§ Given data
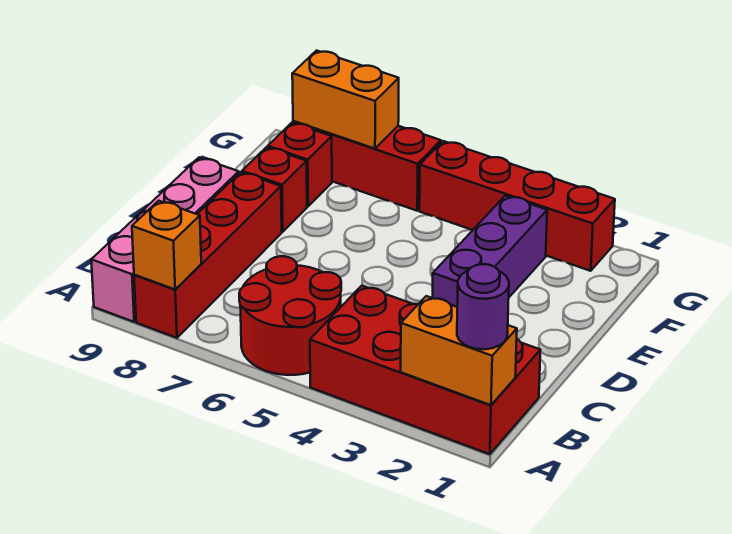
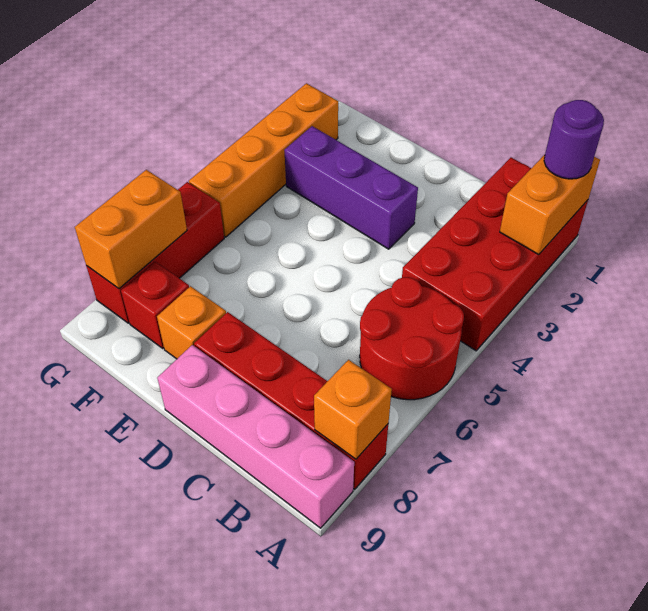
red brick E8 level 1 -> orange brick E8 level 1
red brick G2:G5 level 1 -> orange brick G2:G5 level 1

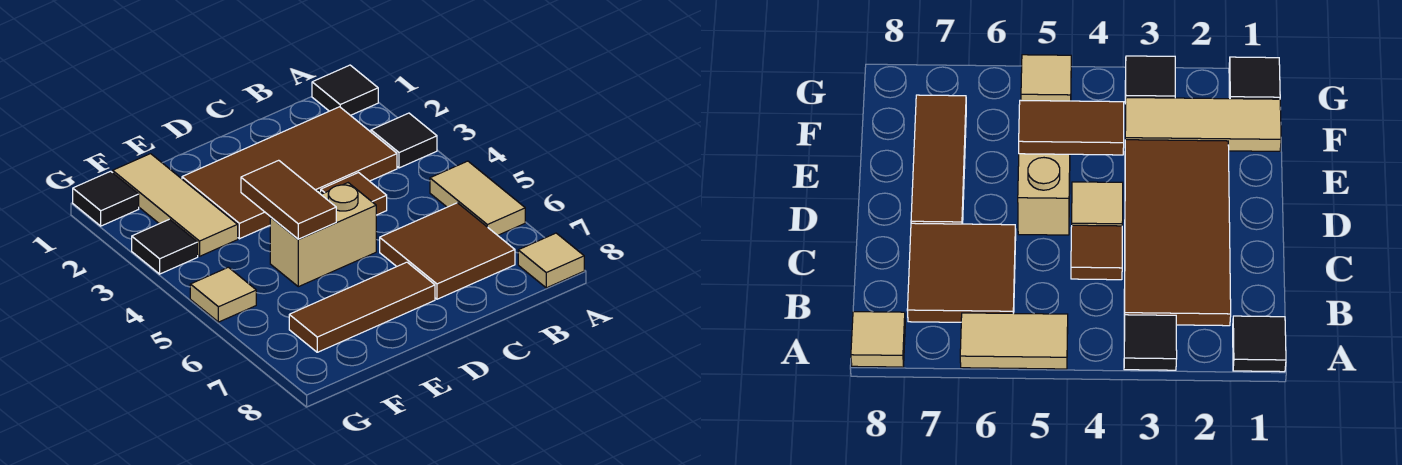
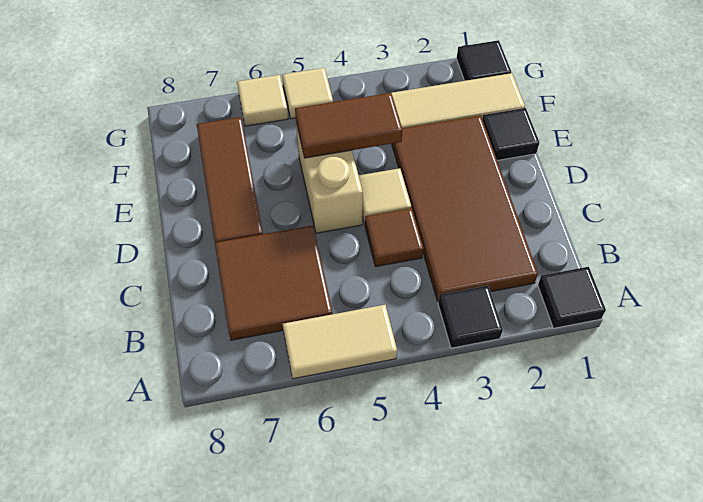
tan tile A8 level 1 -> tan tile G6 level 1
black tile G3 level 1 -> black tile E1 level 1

§ What this task involves
Give only how many lines above hold "tile".

§ Result
2